- [DETTAGLI DELLA CONSEGNA]: Aggiorna le righe dalla riga che contiene "From the image's perspective, is green" fino alla riga che contiene "Actually, green leafy", entrambe incluse, sostituendo "white lace tablecloth" con "white cotton tablecloth" e lasciando invariato tutto il resto.

┌─ ESTRATTO DEI RECORD

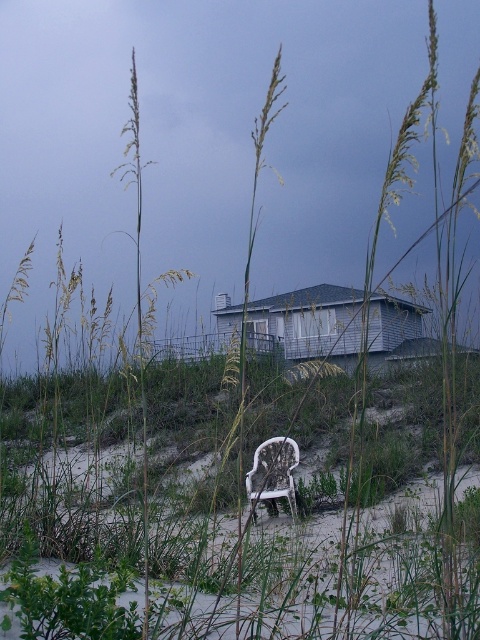
Question: Which object appears closest to the camera in this image?

Choices:
 (A) white wood house at center
 (B) green grass at center

Answer: (B)

Question: Is green grass at center smaller than white plastic chair at lower center?

Choices:
 (A) yes
 (B) no

Answer: (B)

Question: Estimate the real-world distances between objects in this image. Which object is closer to the green grass at center?

Choices:
 (A) white wood house at center
 (B) white plastic chair at lower center

Answer: (B)

Question: Can you confirm if green grass at center is bigger than white wood house at center?

Choices:
 (A) yes
 (B) no

Answer: (A)

Question: Estimate the real-world distances between objects in this image. Which object is farther from the green grass at center?

Choices:
 (A) white wood house at center
 (B) white plastic chair at lower center

Answer: (A)

Question: Can you confirm if green grass at center is positioned to the left of white wood house at center?

Choices:
 (A) no
 (B) yes

Answer: (B)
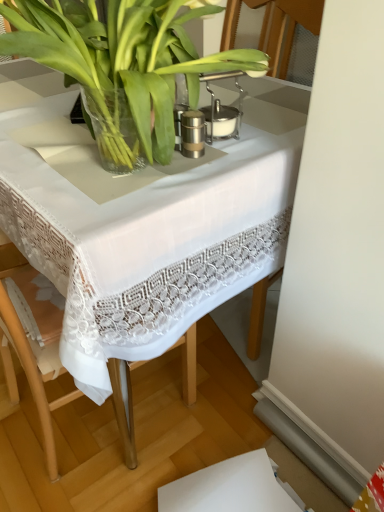
Image resolution: width=384 pixels, height=512 pixels. What do you see at coordinates (123, 55) in the screenshot?
I see `green leafy plant at center` at bounding box center [123, 55].

At what (x,y) coordinates should I click in order to perform the action: click on green leafy plant at center. Please return your answer as a coordinate pair (x, y). Looking at the image, I should click on pyautogui.click(x=123, y=55).

This screenshot has width=384, height=512. Describe the element at coordinates (148, 230) in the screenshot. I see `white lace tablecloth at center` at that location.

The width and height of the screenshot is (384, 512). I want to click on white lace tablecloth at center, so click(148, 230).

Find the location of a particular element. This screenshot has width=384, height=512. green leafy plant at center is located at coordinates (123, 55).

Is green leafy plant at center to the left of white lace tablecloth at center from the viewer's perspective?

In fact, green leafy plant at center is to the right of white lace tablecloth at center.

Is green leafy plant at center closer to the viewer compared to white lace tablecloth at center?

Yes, green leafy plant at center is in front of white lace tablecloth at center.

Considering the positions of point (152, 143) and point (192, 222), is point (152, 143) closer or farther from the camera than point (192, 222)?

Point (152, 143) is positioned closer to the camera compared to point (192, 222).

From the image's perspective, is green leafy plant at center beneath white lace tablecloth at center?

Actually, green leafy plant at center appears above white lace tablecloth at center in the image.

From a real-world perspective, is green leafy plant at center positioned above or below white lace tablecloth at center?

From a real-world perspective, green leafy plant at center is physically above white lace tablecloth at center.

Can you confirm if green leafy plant at center is thinner than white lace tablecloth at center?

Yes, green leafy plant at center is thinner than white lace tablecloth at center.

Consider the image. In terms of height, does green leafy plant at center look taller or shorter compared to white lace tablecloth at center?

Considering their sizes, green leafy plant at center has less height than white lace tablecloth at center.

Who is bigger, green leafy plant at center or white lace tablecloth at center?

white lace tablecloth at center is bigger.

Is green leafy plant at center outside of white lace tablecloth at center?

That's correct, green leafy plant at center is outside of white lace tablecloth at center.

Would you say green leafy plant at center is a long distance from white lace tablecloth at center?

They are positioned close to each other.

From the picture: Does green leafy plant at center turn towards white lace tablecloth at center?

No.

What's the angular difference between green leafy plant at center and white lace tablecloth at center's facing directions?

The angle between the facing direction of green leafy plant at center and the facing direction of white lace tablecloth at center is 0.274 degrees.

Locate an element on the screen. This screenshot has height=512, width=384. houseplant lying in front of the white lace tablecloth at center is located at coordinates pyautogui.click(x=123, y=55).

Can you confirm if white lace tablecloth at center is positioned to the left of green leafy plant at center?

Indeed, white lace tablecloth at center is positioned on the left side of green leafy plant at center.

Considering the positions of objects white lace tablecloth at center and green leafy plant at center in the image provided, who is in front, white lace tablecloth at center or green leafy plant at center?

green leafy plant at center is more forward.

Considering the points (72, 172) and (219, 11), which point is in front, point (72, 172) or point (219, 11)?

The point (72, 172) is closer.

From the image's perspective, is white lace tablecloth at center beneath green leafy plant at center?

Correct, white lace tablecloth at center appears lower than green leafy plant at center in the image.

From a real-world perspective, does white lace tablecloth at center stand above green leafy plant at center?

No, from a real-world perspective, white lace tablecloth at center is not above green leafy plant at center.

Does white lace tablecloth at center have a greater width compared to green leafy plant at center?

Correct, the width of white lace tablecloth at center exceeds that of green leafy plant at center.

Looking at this image, does white lace tablecloth at center have a greater height compared to green leafy plant at center?

Correct, white lace tablecloth at center is much taller as green leafy plant at center.

Considering the sizes of objects white lace tablecloth at center and green leafy plant at center in the image provided, who is bigger, white lace tablecloth at center or green leafy plant at center?

white lace tablecloth at center.

Is white lace tablecloth at center completely or partially outside of green leafy plant at center?

Yes.

Is white lace tablecloth at center not near green leafy plant at center?

white lace tablecloth at center is near green leafy plant at center, not far away.

Is white lace tablecloth at center oriented towards green leafy plant at center?

No, white lace tablecloth at center does not turn towards green leafy plant at center.

Can you tell me how much white lace tablecloth at center and green leafy plant at center differ in facing direction?

The angular difference between white lace tablecloth at center and green leafy plant at center is 0.274 degrees.

At what (x,y) coordinates should I click in order to perform the action: click on houseplant positioned vertically above the white lace tablecloth at center (from a real-world perspective). Please return your answer as a coordinate pair (x, y). Image resolution: width=384 pixels, height=512 pixels. Looking at the image, I should click on (123, 55).

Identify the location of houseplant in front of the white lace tablecloth at center. This screenshot has width=384, height=512. (123, 55).

Locate an element on the screen. houseplant that appears on the right of white lace tablecloth at center is located at coordinates (123, 55).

└─

- [RISULTATO DELLA CONSEGNA]:
From the image's perspective, is green leafy plant at center beneath white cotton tablecloth at center?

Actually, green leafy plant at center appears above white cotton tablecloth at center in the image.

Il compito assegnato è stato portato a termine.